» **ABOUT THIS TASK**
Below this line is the material. Write out only its lines from the one containing "(246, 128) = (293, 188): brown" through the one containing "(388, 520) = (781, 213): yellow", both kept, exactly.

-=-=-=-=-

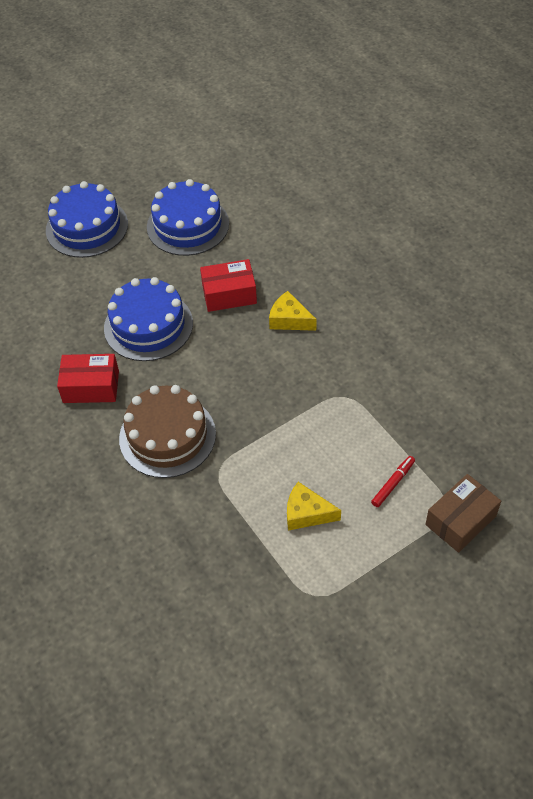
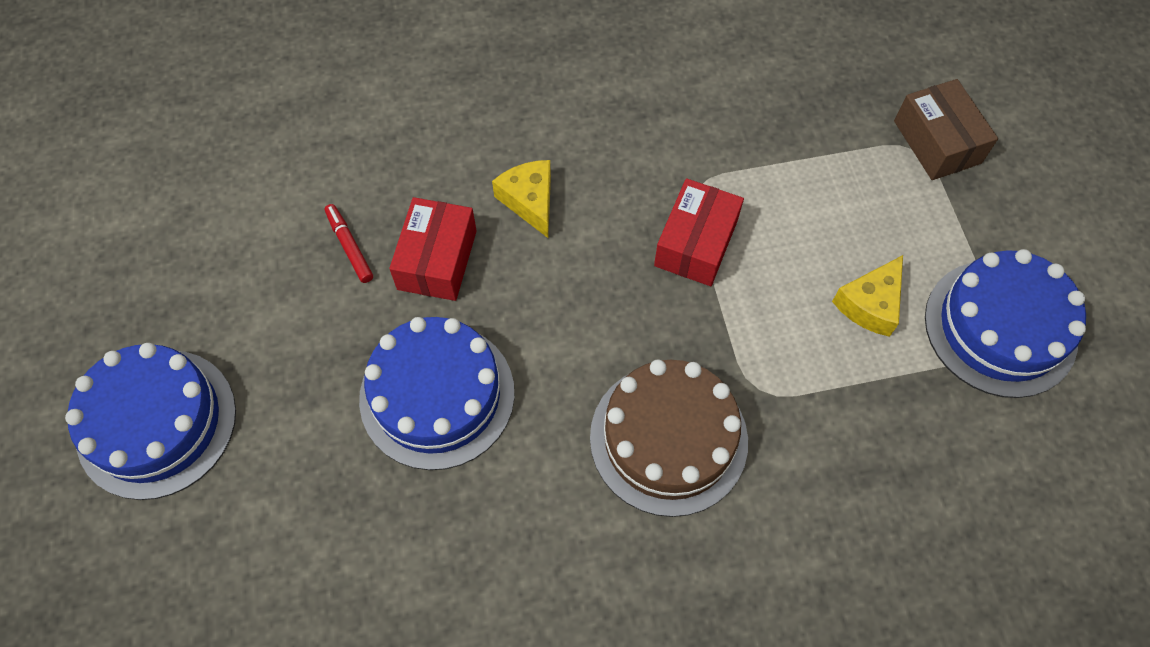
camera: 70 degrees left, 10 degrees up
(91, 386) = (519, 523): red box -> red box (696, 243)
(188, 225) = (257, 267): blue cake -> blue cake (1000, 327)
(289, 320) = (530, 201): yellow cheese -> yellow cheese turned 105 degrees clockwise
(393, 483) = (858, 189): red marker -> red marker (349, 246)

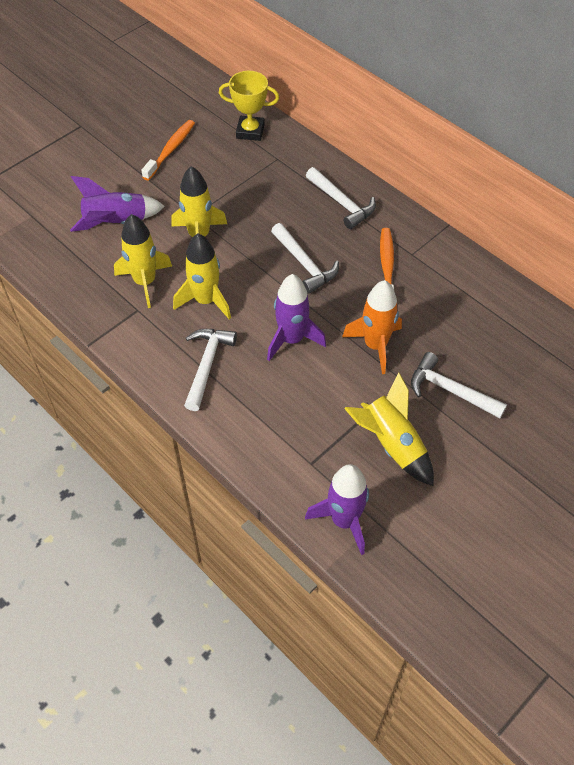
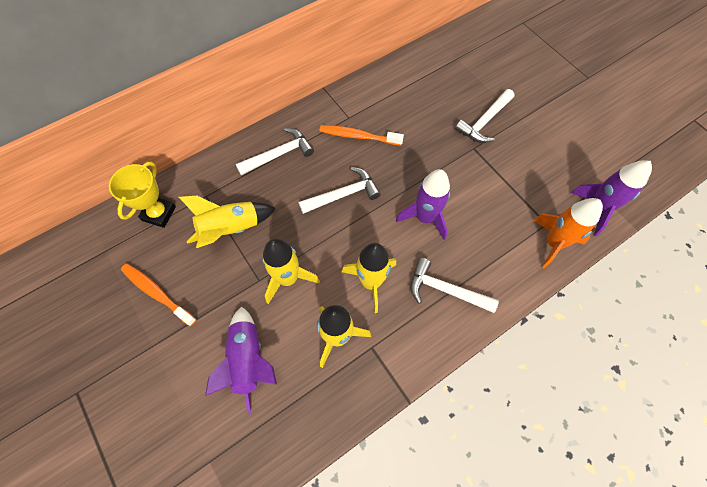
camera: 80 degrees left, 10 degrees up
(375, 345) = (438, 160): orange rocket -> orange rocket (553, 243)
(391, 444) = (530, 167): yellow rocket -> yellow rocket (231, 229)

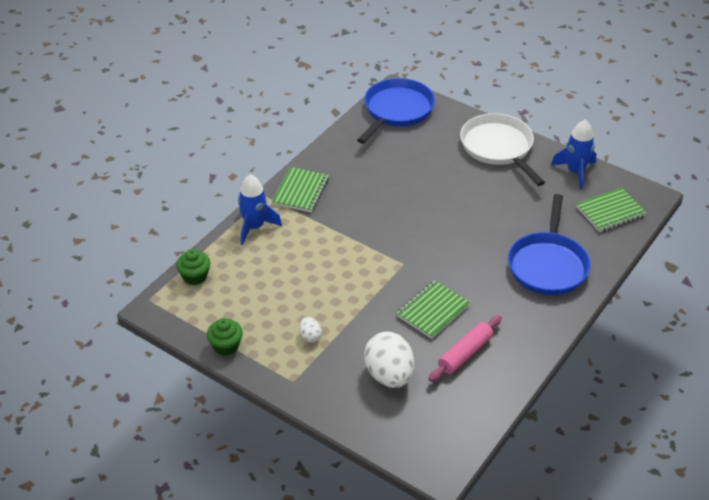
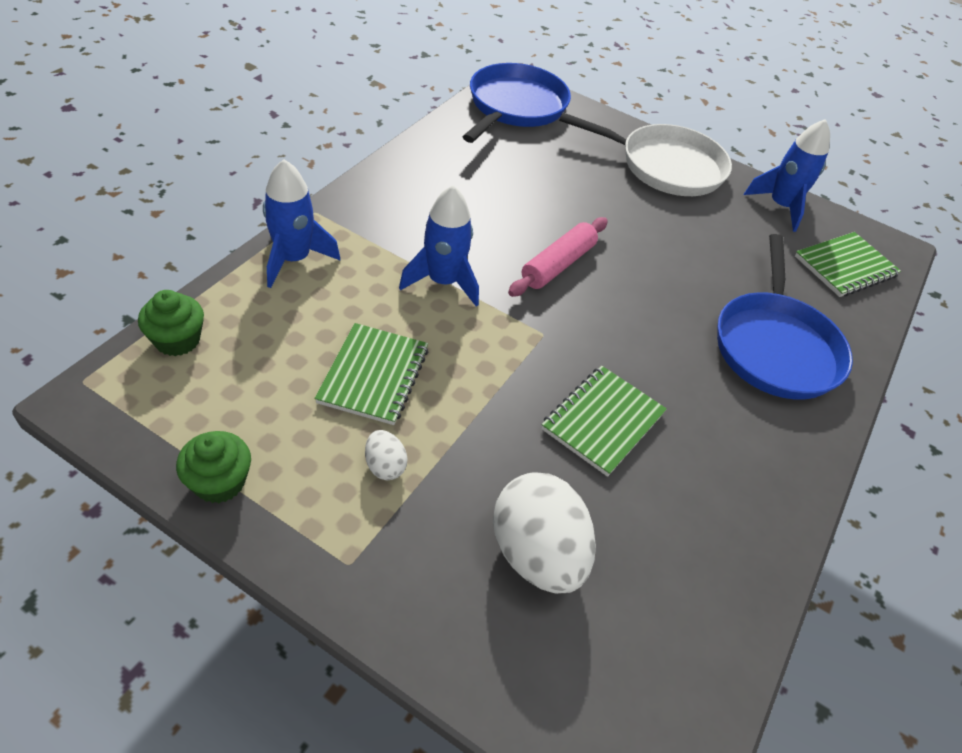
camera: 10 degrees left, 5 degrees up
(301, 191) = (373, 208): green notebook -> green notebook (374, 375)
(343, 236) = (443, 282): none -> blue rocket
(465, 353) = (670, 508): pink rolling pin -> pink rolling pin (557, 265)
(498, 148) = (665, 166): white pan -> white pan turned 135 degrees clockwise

-=-=-=-=-

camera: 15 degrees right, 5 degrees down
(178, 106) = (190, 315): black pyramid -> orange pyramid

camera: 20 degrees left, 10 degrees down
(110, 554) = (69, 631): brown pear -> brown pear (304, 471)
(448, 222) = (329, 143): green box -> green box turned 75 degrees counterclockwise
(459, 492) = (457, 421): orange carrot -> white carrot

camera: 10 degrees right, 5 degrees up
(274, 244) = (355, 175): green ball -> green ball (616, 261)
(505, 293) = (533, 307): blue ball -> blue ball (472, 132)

-=-=-=-=-

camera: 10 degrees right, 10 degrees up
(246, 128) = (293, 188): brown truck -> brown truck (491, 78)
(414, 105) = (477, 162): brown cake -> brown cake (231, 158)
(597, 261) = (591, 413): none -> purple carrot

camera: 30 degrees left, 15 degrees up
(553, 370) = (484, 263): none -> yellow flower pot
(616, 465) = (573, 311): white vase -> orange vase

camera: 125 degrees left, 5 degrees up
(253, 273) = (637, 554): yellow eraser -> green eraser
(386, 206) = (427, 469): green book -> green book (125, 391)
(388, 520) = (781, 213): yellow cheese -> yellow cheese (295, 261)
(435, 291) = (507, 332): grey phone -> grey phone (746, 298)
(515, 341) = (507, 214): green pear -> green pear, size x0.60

-=-=-=-=-

» **RESULT OF THIS TASK**
(246, 128) = (293, 188): brown truck -> brown truck (491, 78)
(414, 105) = (477, 162): brown cake -> brown cake (231, 158)
(597, 261) = (591, 413): none -> purple carrot

camera: 30 degrees left, 15 degrees up
(553, 370) = (484, 263): none -> yellow flower pot
(616, 465) = (573, 311): white vase -> orange vase

camera: 125 degrees left, 5 degrees up
(253, 273) = (637, 554): yellow eraser -> green eraser
(386, 206) = (427, 469): green book -> green book (125, 391)
(388, 520) = (781, 213): yellow cheese -> yellow cheese (295, 261)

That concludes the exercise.